- Assignment -
Lines from the one with "none -> orange lamp [453,401,520,482]" through the end of the listing below are to be retyped exactly.

- Dataset excerpts -
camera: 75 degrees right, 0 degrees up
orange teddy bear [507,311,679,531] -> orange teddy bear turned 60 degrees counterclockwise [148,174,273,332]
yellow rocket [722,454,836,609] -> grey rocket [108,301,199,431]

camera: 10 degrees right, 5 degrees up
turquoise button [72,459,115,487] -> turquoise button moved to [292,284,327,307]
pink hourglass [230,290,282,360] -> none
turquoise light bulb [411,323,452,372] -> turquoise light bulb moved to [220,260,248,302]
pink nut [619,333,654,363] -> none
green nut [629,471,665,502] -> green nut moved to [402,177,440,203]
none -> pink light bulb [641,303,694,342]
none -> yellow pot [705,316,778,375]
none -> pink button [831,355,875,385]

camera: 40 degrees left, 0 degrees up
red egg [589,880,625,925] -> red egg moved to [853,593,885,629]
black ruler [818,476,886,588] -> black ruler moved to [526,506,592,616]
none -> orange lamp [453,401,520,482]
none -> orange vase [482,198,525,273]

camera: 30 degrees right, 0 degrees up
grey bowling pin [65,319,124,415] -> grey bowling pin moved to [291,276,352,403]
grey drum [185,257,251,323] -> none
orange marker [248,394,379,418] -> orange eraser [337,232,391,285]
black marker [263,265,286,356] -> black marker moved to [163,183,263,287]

- Solution to this task -
none -> orange lamp [453,401,520,482]
none -> orange vase [482,198,525,273]

camera: 30 degrees right, 0 degrees up
grey bowling pin [65,319,124,415] -> grey bowling pin moved to [291,276,352,403]
grey drum [185,257,251,323] -> none
orange marker [248,394,379,418] -> orange eraser [337,232,391,285]
black marker [263,265,286,356] -> black marker moved to [163,183,263,287]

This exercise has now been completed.